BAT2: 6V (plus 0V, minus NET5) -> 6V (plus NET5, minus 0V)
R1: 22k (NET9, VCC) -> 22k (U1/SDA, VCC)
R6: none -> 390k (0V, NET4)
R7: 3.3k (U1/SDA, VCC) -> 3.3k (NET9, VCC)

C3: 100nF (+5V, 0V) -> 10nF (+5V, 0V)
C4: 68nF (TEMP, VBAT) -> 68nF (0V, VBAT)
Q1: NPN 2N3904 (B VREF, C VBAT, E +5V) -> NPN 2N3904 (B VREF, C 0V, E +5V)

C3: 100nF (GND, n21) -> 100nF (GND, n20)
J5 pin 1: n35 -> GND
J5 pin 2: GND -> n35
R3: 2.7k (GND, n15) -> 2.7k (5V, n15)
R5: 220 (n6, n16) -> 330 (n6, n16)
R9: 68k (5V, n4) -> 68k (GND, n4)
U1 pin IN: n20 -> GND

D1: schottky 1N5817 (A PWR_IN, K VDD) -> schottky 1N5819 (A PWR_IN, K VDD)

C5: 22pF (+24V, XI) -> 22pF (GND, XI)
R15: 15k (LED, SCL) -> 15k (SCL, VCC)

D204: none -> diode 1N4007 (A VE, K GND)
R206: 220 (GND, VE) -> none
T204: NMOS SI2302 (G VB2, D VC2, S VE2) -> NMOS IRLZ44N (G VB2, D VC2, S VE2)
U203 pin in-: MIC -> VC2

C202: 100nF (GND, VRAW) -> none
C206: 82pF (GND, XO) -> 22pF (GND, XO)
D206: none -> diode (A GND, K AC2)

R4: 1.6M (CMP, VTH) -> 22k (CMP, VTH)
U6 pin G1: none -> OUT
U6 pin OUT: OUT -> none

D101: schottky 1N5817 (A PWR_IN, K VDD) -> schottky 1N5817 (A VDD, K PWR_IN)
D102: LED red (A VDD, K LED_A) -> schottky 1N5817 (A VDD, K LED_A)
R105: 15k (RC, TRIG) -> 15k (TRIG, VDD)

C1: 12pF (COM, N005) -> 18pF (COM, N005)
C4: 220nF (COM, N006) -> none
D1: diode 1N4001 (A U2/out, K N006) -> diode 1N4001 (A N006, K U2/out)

----

__Task prompt__. Copy the material above, line for line.

__The completed task__.
BAT2: 6V (plus 0V, minus NET5) -> 6V (plus NET5, minus 0V)
R1: 22k (NET9, VCC) -> 22k (U1/SDA, VCC)
R6: none -> 390k (0V, NET4)
R7: 3.3k (U1/SDA, VCC) -> 3.3k (NET9, VCC)

C3: 100nF (+5V, 0V) -> 10nF (+5V, 0V)
C4: 68nF (TEMP, VBAT) -> 68nF (0V, VBAT)
Q1: NPN 2N3904 (B VREF, C VBAT, E +5V) -> NPN 2N3904 (B VREF, C 0V, E +5V)

C3: 100nF (GND, n21) -> 100nF (GND, n20)
J5 pin 1: n35 -> GND
J5 pin 2: GND -> n35
R3: 2.7k (GND, n15) -> 2.7k (5V, n15)
R5: 220 (n6, n16) -> 330 (n6, n16)
R9: 68k (5V, n4) -> 68k (GND, n4)
U1 pin IN: n20 -> GND

D1: schottky 1N5817 (A PWR_IN, K VDD) -> schottky 1N5819 (A PWR_IN, K VDD)

C5: 22pF (+24V, XI) -> 22pF (GND, XI)
R15: 15k (LED, SCL) -> 15k (SCL, VCC)

D204: none -> diode 1N4007 (A VE, K GND)
R206: 220 (GND, VE) -> none
T204: NMOS SI2302 (G VB2, D VC2, S VE2) -> NMOS IRLZ44N (G VB2, D VC2, S VE2)
U203 pin in-: MIC -> VC2

C202: 100nF (GND, VRAW) -> none
C206: 82pF (GND, XO) -> 22pF (GND, XO)
D206: none -> diode (A GND, K AC2)

R4: 1.6M (CMP, VTH) -> 22k (CMP, VTH)
U6 pin G1: none -> OUT
U6 pin OUT: OUT -> none

D101: schottky 1N5817 (A PWR_IN, K VDD) -> schottky 1N5817 (A VDD, K PWR_IN)
D102: LED red (A VDD, K LED_A) -> schottky 1N5817 (A VDD, K LED_A)
R105: 15k (RC, TRIG) -> 15k (TRIG, VDD)

C1: 12pF (COM, N005) -> 18pF (COM, N005)
C4: 220nF (COM, N006) -> none
D1: diode 1N4001 (A U2/out, K N006) -> diode 1N4001 (A N006, K U2/out)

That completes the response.